REQUIRED ACTION
Print, from the listing below, the lines starting at the line containing "(322, 434) = (449, 387): green" and ending at the line containing "(343, 312) = (362, 296): none -> white mouse", exactly as they stand, and print nothing else.

======== DATA SHOWN ========

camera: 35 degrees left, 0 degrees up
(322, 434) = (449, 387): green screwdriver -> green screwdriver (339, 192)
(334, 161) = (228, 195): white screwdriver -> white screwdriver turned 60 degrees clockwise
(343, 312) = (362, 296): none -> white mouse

========
======== DATA SHOWN ========

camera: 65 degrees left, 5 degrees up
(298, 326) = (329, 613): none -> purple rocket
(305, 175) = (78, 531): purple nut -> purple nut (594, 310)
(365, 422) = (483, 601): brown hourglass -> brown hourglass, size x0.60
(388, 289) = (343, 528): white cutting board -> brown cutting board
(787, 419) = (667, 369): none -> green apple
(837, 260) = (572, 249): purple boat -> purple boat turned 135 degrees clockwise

========

RESPONSE TO THE TASK
(322, 434) = (449, 387): green screwdriver -> green screwdriver (339, 192)
(334, 161) = (228, 195): white screwdriver -> white screwdriver turned 60 degrees clockwise
(343, 312) = (362, 296): none -> white mouse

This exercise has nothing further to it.